* **Exercise brief**:
Extract exactly and only the lines of the data below, starting at the line with "U34: NOT CD4069" and stopping after the final line.

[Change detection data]
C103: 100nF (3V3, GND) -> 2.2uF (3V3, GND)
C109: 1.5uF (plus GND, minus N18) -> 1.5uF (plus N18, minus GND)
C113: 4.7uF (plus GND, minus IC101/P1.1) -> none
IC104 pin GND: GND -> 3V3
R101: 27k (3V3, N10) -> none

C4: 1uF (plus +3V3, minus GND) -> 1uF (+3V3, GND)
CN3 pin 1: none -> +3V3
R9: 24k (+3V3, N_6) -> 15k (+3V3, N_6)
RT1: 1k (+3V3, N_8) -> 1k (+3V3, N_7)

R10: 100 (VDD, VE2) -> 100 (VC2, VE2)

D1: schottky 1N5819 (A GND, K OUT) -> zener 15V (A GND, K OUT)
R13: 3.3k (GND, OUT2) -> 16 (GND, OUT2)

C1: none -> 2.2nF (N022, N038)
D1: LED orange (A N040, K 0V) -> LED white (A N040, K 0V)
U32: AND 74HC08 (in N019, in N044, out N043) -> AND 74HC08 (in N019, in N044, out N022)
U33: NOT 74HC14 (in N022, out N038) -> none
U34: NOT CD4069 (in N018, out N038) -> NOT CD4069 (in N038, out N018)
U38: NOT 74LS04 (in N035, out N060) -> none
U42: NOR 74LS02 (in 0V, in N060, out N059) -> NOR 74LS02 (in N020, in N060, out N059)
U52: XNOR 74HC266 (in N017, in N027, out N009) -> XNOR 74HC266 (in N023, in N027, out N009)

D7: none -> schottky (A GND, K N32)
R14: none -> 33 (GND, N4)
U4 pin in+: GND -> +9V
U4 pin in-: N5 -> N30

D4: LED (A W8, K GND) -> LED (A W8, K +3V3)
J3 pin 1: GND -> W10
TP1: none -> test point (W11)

* **Solution**:
U34: NOT CD4069 (in N018, out N038) -> NOT CD4069 (in N038, out N018)
U38: NOT 74LS04 (in N035, out N060) -> none
U42: NOR 74LS02 (in 0V, in N060, out N059) -> NOR 74LS02 (in N020, in N060, out N059)
U52: XNOR 74HC266 (in N017, in N027, out N009) -> XNOR 74HC266 (in N023, in N027, out N009)

D7: none -> schottky (A GND, K N32)
R14: none -> 33 (GND, N4)
U4 pin in+: GND -> +9V
U4 pin in-: N5 -> N30

D4: LED (A W8, K GND) -> LED (A W8, K +3V3)
J3 pin 1: GND -> W10
TP1: none -> test point (W11)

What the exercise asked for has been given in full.